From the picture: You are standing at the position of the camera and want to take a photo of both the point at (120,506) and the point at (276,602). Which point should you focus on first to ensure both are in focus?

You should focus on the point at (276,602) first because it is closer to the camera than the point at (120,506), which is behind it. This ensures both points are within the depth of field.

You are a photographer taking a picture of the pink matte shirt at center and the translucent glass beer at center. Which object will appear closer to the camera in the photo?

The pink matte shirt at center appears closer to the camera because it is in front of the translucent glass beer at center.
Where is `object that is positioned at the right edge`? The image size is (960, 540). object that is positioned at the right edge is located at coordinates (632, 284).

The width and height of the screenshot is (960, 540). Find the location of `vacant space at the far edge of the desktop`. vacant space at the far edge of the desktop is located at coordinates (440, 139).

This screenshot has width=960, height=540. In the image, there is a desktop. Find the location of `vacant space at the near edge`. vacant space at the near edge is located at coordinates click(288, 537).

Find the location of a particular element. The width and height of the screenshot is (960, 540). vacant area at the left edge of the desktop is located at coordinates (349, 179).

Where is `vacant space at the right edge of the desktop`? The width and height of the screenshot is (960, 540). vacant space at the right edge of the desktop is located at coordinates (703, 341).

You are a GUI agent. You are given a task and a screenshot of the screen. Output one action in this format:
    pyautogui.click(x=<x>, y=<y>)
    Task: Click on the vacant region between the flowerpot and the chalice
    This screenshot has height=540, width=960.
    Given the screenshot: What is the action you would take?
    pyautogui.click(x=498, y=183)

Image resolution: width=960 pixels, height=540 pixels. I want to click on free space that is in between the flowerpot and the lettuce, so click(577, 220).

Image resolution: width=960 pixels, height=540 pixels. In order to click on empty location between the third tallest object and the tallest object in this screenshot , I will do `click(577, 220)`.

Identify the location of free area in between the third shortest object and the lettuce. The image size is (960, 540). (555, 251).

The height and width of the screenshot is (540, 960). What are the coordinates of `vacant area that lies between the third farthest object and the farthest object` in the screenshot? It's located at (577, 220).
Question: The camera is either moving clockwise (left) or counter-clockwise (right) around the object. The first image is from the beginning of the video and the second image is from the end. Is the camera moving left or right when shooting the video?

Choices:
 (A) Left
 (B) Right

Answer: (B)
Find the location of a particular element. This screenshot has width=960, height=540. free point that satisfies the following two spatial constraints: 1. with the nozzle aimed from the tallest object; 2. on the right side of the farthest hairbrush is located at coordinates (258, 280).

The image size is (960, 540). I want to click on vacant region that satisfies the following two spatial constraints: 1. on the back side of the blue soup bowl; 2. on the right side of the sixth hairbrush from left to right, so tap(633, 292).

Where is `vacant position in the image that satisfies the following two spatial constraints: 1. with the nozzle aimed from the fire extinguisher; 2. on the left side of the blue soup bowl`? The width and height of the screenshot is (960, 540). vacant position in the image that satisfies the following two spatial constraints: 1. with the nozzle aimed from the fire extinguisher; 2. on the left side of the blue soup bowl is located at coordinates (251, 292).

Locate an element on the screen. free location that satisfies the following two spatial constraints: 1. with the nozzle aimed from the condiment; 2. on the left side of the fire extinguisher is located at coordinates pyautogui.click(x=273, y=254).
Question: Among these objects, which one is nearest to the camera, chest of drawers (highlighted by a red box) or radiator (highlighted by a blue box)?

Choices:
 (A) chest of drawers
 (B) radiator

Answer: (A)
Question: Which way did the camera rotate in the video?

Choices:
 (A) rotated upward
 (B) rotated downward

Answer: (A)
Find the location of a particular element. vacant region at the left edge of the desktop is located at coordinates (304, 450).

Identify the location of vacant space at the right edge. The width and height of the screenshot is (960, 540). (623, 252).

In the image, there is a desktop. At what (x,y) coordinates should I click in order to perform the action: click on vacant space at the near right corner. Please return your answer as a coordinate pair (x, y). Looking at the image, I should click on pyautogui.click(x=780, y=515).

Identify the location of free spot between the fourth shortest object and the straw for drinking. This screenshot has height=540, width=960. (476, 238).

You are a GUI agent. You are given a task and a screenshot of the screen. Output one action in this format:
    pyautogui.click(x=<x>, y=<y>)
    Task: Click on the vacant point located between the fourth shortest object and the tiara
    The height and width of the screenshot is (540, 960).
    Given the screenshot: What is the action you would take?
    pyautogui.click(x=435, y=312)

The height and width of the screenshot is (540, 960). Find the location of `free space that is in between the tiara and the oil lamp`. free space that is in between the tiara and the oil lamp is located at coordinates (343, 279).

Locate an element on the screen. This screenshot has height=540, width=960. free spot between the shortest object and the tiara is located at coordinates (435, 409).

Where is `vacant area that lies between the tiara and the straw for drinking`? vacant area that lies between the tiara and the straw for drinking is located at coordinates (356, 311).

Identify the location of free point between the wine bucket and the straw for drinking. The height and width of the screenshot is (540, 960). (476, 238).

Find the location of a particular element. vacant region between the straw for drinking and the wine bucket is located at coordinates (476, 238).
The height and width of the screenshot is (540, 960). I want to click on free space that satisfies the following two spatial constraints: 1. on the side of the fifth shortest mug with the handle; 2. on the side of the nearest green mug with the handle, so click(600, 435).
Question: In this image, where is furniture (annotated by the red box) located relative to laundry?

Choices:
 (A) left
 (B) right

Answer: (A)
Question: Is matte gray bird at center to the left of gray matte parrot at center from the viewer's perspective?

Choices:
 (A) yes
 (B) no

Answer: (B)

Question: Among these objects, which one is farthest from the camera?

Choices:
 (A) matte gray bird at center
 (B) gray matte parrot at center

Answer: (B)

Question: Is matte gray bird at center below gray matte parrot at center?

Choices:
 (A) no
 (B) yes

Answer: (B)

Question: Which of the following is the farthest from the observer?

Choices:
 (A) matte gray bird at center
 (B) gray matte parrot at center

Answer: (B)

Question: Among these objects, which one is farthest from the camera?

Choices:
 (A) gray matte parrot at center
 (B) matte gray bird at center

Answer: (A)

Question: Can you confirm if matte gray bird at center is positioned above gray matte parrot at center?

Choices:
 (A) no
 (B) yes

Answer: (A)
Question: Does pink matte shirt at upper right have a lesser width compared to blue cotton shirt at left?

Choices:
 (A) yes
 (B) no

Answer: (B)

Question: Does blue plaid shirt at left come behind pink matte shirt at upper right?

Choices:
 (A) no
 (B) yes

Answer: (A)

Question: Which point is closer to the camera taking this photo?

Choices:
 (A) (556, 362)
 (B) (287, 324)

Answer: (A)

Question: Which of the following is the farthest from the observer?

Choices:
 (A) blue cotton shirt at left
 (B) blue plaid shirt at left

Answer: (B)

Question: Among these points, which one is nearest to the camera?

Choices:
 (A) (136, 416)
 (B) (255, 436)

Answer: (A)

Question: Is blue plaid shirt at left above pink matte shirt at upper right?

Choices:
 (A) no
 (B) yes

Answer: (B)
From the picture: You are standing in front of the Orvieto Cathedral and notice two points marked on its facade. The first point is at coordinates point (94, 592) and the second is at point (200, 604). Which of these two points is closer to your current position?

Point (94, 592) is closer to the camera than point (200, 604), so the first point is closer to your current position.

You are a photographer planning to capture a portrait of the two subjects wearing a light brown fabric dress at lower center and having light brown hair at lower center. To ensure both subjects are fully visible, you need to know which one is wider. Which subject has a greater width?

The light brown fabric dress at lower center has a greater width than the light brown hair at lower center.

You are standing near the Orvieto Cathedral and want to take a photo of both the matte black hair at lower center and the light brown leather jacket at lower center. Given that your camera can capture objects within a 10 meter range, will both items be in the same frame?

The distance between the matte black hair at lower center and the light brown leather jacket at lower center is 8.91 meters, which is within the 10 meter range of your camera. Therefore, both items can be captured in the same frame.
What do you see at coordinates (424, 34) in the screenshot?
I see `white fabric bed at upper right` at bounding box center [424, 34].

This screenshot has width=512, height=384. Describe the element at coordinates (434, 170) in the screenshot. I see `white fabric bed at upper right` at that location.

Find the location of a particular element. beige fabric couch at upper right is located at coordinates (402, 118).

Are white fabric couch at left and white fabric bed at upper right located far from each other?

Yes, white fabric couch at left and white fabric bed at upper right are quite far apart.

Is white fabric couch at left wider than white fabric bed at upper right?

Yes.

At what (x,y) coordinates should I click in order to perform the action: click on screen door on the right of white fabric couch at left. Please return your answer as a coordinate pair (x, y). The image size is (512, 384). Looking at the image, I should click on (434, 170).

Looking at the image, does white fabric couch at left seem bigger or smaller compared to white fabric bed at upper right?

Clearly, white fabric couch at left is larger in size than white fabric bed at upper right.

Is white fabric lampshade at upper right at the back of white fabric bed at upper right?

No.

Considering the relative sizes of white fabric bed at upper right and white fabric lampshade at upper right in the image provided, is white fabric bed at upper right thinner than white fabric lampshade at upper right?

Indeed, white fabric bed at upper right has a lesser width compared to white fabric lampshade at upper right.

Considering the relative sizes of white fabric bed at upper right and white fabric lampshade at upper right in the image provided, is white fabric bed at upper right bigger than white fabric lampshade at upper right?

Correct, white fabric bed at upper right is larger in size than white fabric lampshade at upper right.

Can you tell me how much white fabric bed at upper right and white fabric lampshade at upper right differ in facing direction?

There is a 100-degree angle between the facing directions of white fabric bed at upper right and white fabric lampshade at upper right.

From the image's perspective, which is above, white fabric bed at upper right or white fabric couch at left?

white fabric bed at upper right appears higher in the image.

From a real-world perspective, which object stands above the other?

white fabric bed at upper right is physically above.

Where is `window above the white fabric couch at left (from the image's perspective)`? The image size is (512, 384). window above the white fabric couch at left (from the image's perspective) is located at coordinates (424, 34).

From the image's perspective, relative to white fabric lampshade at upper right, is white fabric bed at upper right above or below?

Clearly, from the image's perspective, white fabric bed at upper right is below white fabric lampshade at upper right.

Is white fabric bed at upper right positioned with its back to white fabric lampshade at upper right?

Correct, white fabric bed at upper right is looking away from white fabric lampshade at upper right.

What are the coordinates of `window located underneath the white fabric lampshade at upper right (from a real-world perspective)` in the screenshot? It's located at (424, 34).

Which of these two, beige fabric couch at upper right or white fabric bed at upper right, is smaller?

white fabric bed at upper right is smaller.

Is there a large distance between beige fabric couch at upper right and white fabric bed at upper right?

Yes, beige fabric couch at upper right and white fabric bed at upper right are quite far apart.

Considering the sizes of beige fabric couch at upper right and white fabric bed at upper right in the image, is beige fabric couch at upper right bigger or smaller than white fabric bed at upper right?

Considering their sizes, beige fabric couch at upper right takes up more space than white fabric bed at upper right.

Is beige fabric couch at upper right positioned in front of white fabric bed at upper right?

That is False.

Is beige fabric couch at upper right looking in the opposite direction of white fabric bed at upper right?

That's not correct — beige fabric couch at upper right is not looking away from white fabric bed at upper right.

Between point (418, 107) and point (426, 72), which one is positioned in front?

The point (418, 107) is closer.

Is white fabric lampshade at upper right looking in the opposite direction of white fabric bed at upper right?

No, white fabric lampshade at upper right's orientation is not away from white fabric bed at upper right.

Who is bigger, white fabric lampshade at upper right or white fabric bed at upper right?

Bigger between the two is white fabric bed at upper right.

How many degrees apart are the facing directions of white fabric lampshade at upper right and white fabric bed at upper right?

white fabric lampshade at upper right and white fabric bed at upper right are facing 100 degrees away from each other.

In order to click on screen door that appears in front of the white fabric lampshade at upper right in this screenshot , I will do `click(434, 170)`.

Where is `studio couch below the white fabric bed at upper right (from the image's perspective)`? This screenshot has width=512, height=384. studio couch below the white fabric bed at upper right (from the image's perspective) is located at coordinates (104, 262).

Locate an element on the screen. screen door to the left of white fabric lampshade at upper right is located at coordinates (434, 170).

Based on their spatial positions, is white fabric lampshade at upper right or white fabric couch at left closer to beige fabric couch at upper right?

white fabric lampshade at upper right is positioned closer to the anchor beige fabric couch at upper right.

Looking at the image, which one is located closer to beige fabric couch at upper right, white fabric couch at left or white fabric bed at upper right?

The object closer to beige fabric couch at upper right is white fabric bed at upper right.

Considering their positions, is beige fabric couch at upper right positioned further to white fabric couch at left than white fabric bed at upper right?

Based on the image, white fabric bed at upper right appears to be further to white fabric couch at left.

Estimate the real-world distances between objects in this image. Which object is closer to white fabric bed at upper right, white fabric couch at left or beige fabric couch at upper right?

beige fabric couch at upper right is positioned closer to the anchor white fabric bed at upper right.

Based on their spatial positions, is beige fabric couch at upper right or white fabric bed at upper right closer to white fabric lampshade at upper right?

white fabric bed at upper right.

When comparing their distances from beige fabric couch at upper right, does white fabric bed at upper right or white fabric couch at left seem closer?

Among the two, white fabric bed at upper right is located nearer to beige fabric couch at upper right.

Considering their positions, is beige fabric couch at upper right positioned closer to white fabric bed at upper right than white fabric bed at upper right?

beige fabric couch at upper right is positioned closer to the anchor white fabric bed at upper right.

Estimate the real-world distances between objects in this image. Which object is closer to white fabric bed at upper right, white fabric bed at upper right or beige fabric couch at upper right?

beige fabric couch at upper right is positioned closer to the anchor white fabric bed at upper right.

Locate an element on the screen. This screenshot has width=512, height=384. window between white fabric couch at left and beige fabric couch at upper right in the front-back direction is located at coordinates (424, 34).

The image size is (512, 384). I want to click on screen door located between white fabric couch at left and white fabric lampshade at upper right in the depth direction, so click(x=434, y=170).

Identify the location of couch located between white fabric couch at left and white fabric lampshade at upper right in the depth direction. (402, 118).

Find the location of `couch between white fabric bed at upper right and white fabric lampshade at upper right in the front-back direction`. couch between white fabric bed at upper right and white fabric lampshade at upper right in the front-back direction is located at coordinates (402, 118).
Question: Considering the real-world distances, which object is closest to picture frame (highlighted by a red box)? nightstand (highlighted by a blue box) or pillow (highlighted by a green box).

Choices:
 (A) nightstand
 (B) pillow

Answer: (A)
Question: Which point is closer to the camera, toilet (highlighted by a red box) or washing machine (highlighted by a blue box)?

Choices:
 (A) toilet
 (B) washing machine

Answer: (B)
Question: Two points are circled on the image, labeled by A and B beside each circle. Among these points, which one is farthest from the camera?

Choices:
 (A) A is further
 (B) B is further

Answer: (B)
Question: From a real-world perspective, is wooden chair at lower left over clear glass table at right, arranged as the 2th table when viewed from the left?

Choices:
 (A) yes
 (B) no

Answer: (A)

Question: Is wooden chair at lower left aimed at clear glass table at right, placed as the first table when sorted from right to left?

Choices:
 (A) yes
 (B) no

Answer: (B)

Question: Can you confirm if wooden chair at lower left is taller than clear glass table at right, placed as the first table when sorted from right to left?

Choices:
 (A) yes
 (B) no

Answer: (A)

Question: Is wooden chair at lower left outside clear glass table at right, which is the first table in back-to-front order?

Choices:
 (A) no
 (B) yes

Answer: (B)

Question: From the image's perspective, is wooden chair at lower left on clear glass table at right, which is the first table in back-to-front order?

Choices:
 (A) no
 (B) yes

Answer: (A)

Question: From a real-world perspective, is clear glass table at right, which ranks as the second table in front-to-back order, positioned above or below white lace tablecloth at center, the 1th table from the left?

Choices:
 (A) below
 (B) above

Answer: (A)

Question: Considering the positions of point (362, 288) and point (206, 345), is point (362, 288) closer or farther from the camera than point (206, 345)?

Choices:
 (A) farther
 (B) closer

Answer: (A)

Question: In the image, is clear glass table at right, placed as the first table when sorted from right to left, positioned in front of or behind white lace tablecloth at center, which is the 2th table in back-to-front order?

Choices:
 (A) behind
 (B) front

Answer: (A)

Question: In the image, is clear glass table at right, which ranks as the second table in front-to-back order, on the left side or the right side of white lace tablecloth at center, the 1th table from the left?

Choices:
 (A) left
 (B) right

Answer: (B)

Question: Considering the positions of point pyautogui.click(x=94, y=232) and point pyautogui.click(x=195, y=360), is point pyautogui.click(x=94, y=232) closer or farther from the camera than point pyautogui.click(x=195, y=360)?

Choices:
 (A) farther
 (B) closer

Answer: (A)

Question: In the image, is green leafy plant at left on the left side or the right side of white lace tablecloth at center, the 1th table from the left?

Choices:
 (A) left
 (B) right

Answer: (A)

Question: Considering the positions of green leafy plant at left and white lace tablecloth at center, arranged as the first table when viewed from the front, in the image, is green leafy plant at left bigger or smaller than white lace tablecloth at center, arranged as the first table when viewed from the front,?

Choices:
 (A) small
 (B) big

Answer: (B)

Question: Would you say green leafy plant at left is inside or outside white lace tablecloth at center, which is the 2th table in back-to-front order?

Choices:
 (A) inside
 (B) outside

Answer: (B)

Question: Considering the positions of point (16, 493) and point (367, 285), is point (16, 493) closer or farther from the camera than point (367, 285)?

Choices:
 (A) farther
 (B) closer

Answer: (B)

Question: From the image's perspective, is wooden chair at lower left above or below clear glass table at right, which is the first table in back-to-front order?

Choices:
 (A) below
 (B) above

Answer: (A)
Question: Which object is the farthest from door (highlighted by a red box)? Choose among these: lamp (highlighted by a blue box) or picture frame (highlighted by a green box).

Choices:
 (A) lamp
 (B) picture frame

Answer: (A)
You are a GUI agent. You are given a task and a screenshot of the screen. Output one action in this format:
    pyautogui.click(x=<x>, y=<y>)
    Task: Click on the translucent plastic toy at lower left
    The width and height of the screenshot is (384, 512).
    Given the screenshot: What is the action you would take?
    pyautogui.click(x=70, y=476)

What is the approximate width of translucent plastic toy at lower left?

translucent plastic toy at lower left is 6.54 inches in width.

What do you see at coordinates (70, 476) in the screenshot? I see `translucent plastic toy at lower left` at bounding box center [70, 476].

-------

Convert the records from the line containing "Question: Is wooden chair at lower left aimed" through the line containing "Question: Can you confirm if wooden", both included, into a JSON array of strings with one string per line and blank lines omitted.

[
  "Question: Is wooden chair at lower left aimed at clear glass table at right, placed as the first table when sorted from right to left?",
  "Choices:",
  " (A) yes",
  " (B) no",
  "Answer: (B)",
  "Question: Can you confirm if wooden chair at lower left is taller than clear glass table at right, placed as the first table when sorted from right to left?"
]